When you repeat the entries below, please keep them exact and leave out the pictures.

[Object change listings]

══════════════════════════════

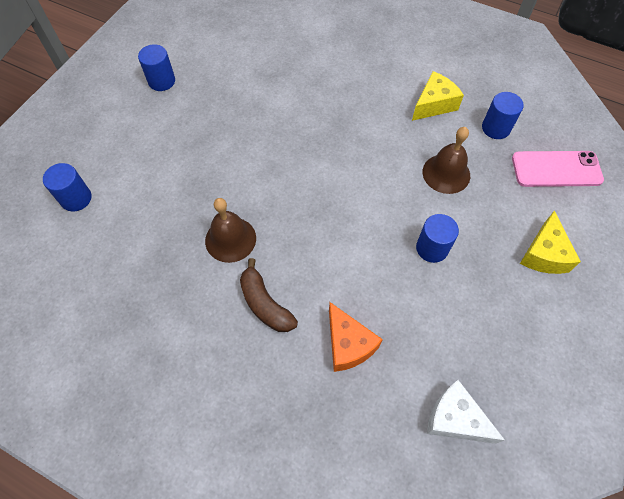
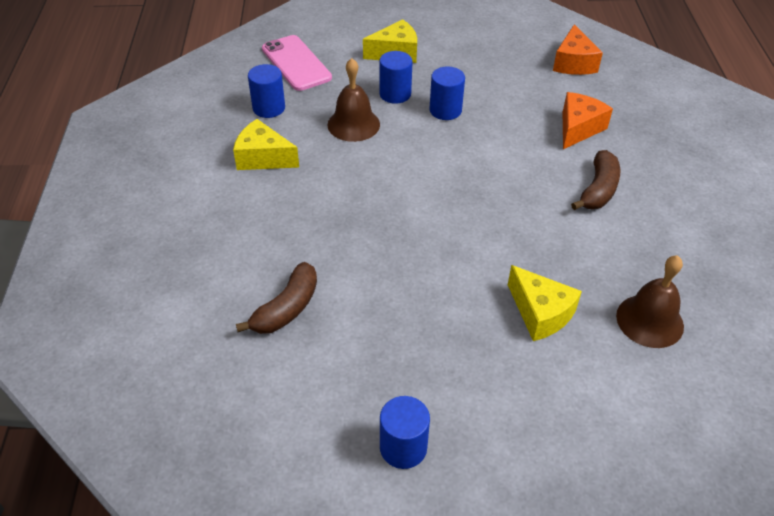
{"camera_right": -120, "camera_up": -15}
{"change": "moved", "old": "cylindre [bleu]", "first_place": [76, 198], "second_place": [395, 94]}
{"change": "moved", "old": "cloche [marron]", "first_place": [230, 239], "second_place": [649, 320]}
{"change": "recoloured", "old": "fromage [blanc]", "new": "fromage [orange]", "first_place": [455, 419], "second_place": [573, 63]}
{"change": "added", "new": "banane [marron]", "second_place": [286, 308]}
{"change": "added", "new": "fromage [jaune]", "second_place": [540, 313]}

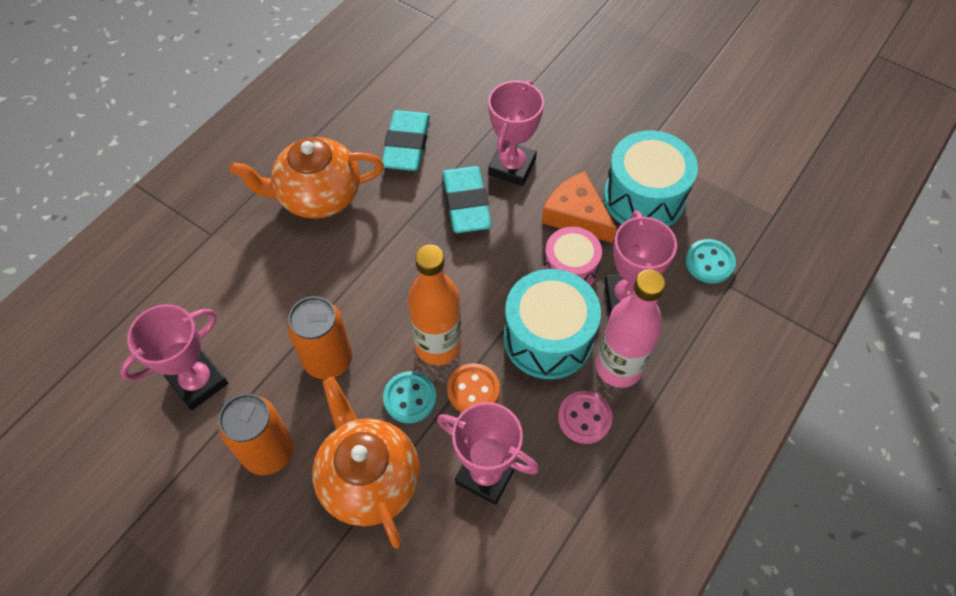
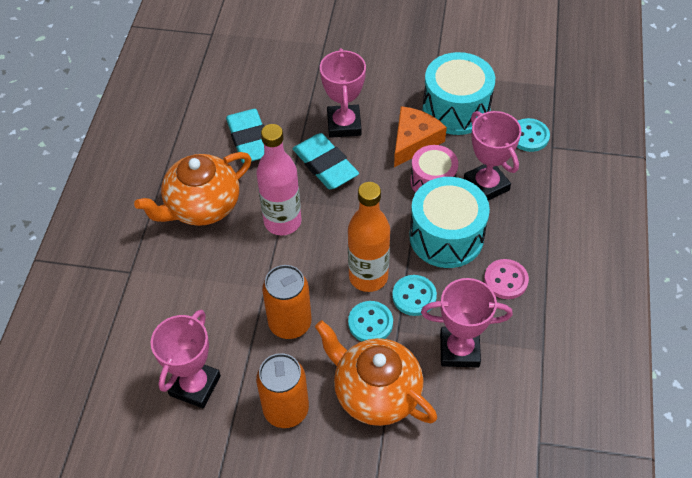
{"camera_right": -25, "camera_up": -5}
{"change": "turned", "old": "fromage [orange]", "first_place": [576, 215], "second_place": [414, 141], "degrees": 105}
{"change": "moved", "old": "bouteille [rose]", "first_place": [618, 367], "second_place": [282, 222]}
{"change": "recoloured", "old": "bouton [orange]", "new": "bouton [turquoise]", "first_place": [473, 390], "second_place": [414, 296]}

══════════════════════════════

> [RESULT OF THE TASK]:
{"camera_right": -120, "camera_up": -15}
{"change": "moved", "old": "cylindre [bleu]", "first_place": [76, 198], "second_place": [395, 94]}
{"change": "moved", "old": "cloche [marron]", "first_place": [230, 239], "second_place": [649, 320]}
{"change": "recoloured", "old": "fromage [blanc]", "new": "fromage [orange]", "first_place": [455, 419], "second_place": [573, 63]}
{"change": "added", "new": "banane [marron]", "second_place": [286, 308]}
{"change": "added", "new": "fromage [jaune]", "second_place": [540, 313]}

{"camera_right": -25, "camera_up": -5}
{"change": "turned", "old": "fromage [orange]", "first_place": [576, 215], "second_place": [414, 141], "degrees": 105}
{"change": "moved", "old": "bouteille [rose]", "first_place": [618, 367], "second_place": [282, 222]}
{"change": "recoloured", "old": "bouton [orange]", "new": "bouton [turquoise]", "first_place": [473, 390], "second_place": [414, 296]}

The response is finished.